Top of PROVIDED ENTRIES
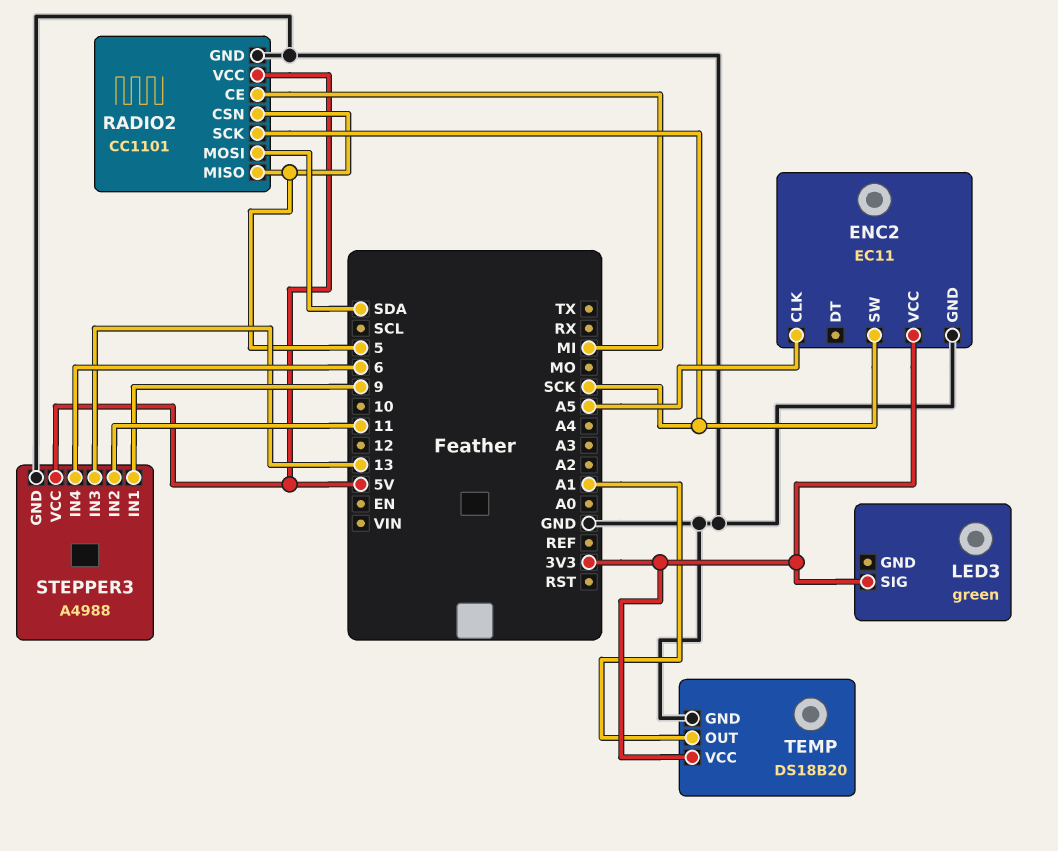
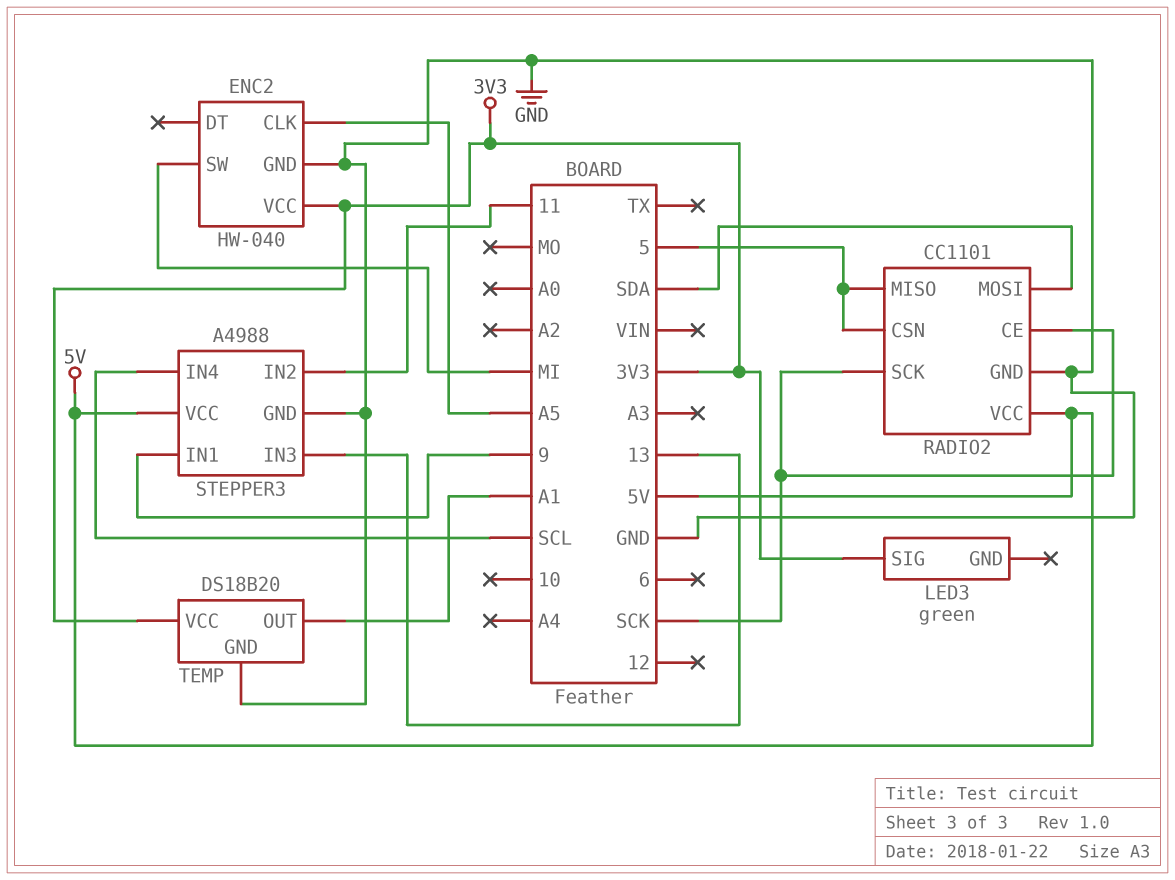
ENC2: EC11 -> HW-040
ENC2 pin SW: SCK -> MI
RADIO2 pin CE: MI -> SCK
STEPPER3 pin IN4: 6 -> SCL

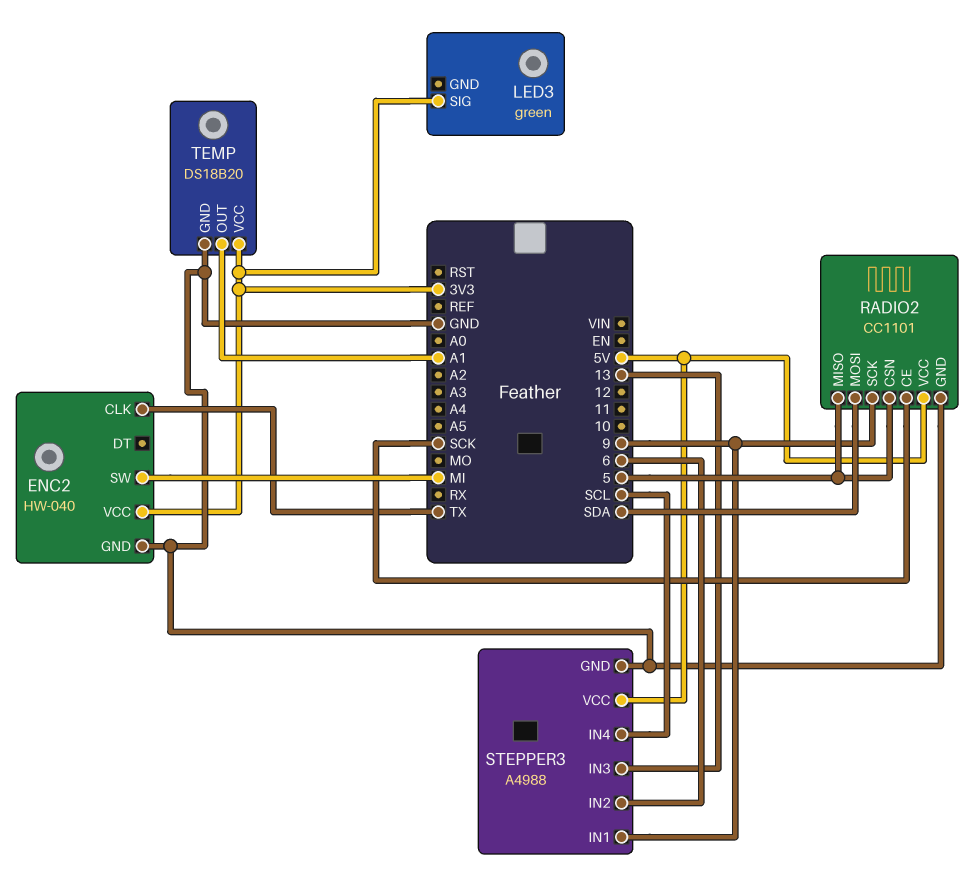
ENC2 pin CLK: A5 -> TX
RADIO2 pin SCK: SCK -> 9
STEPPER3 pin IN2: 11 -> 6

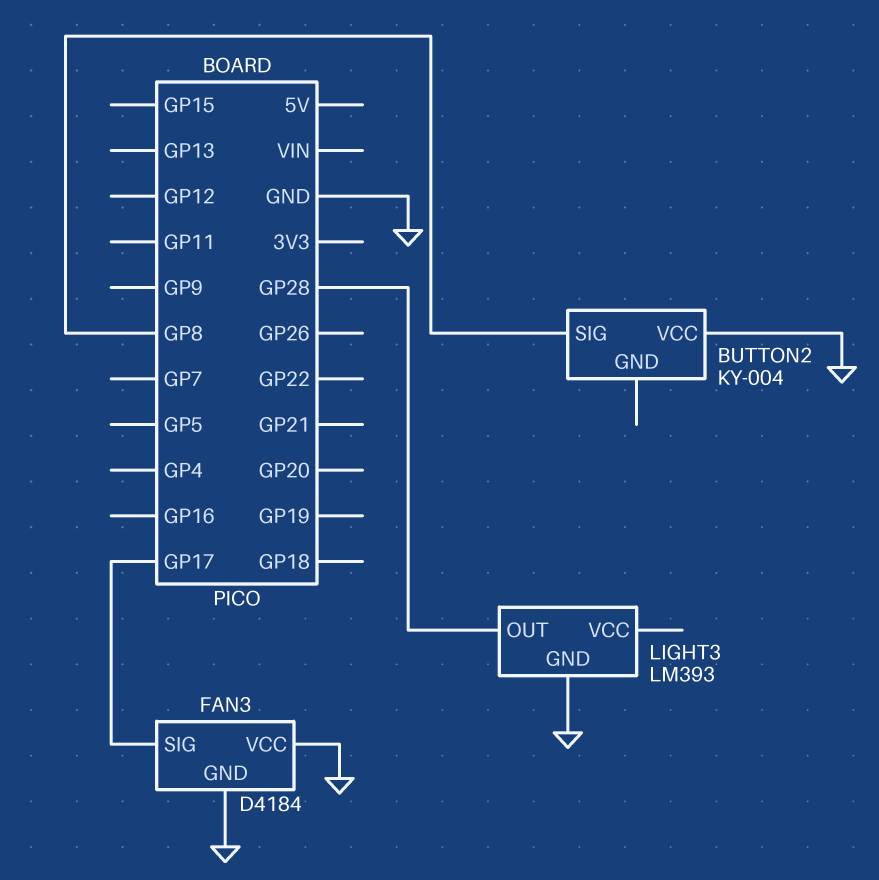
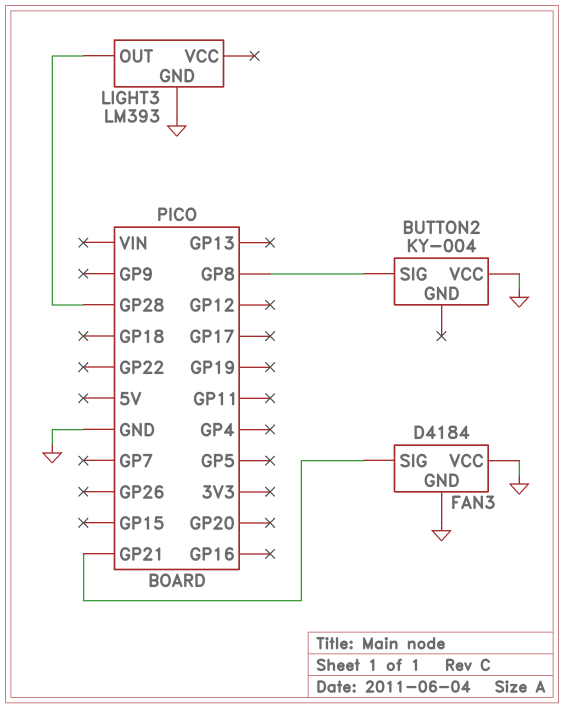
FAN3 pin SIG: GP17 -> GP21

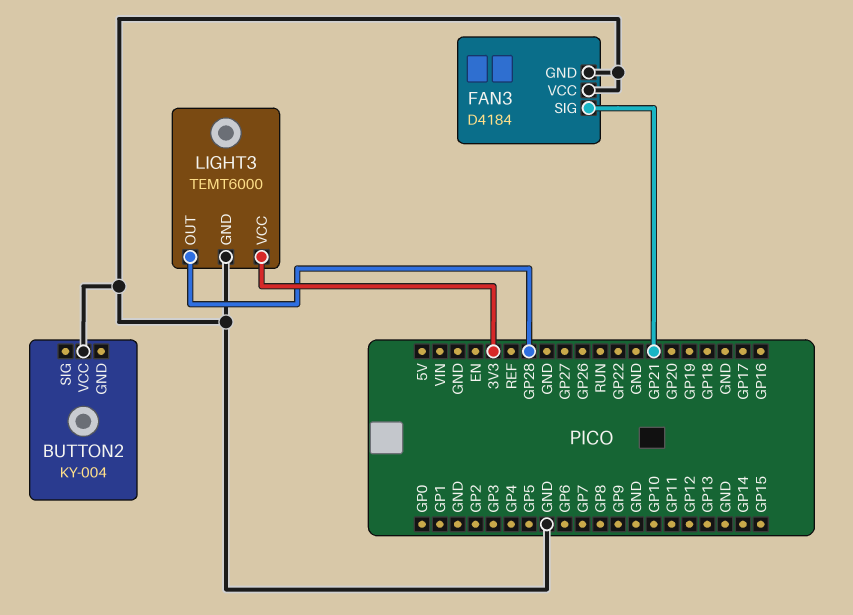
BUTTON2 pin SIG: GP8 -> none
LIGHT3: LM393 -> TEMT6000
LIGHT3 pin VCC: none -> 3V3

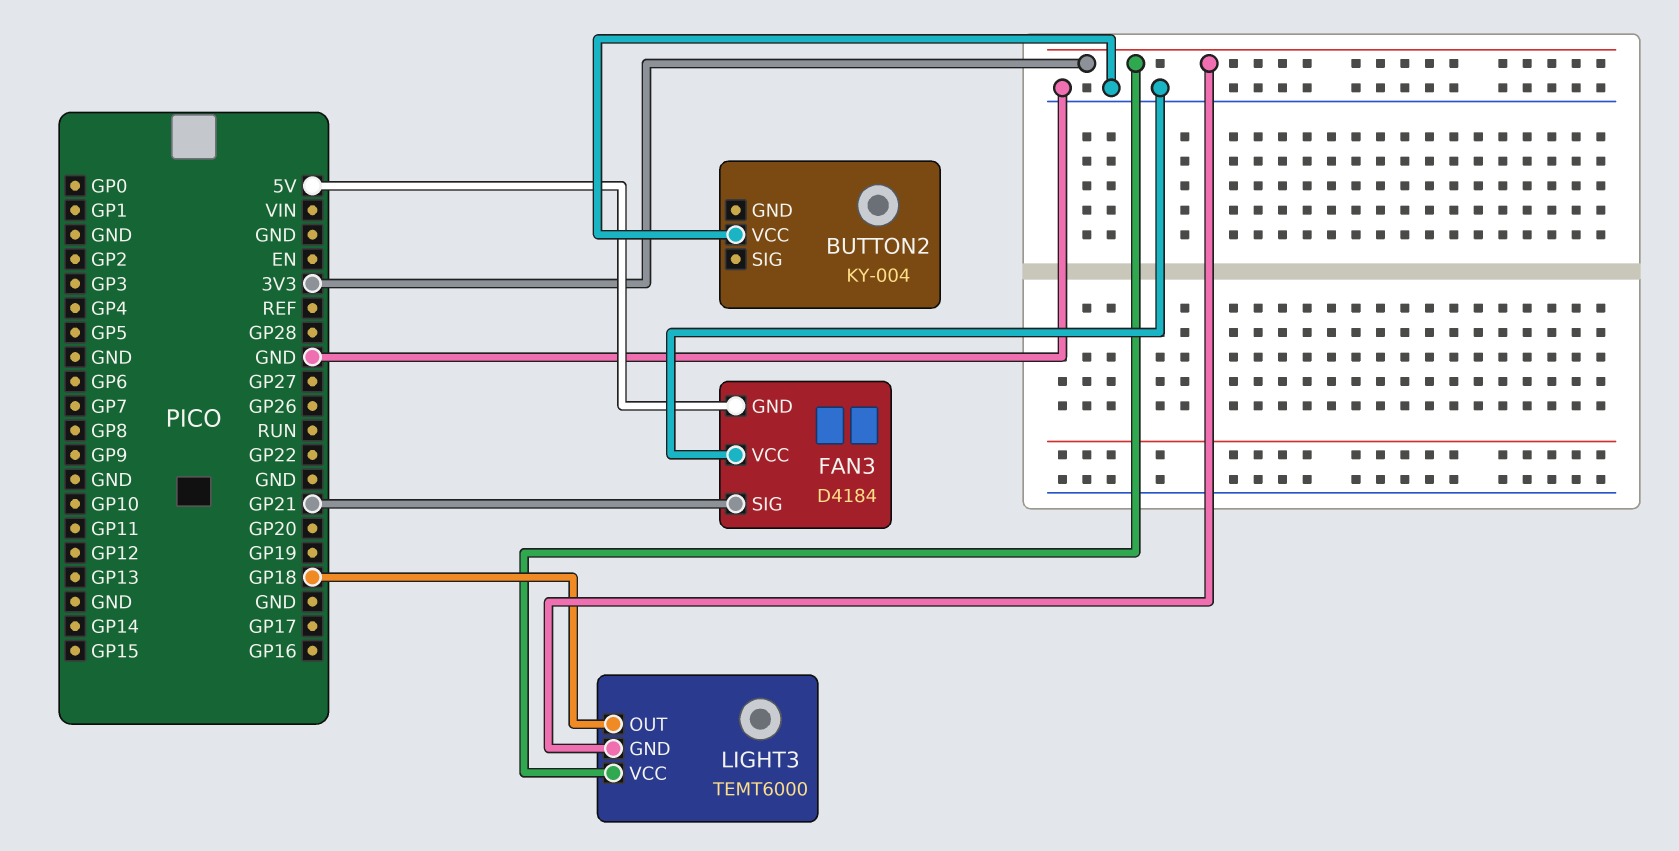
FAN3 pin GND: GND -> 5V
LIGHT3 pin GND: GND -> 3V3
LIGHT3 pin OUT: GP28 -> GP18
Bottom of PROVIDED ENTRIES
* _INSTRUCTIONS FOR THE TASK_
Counting only lines that hold the word "none", state how many there are in the data. Write the number alone.

* _RESPONSE TO THE TASK_
2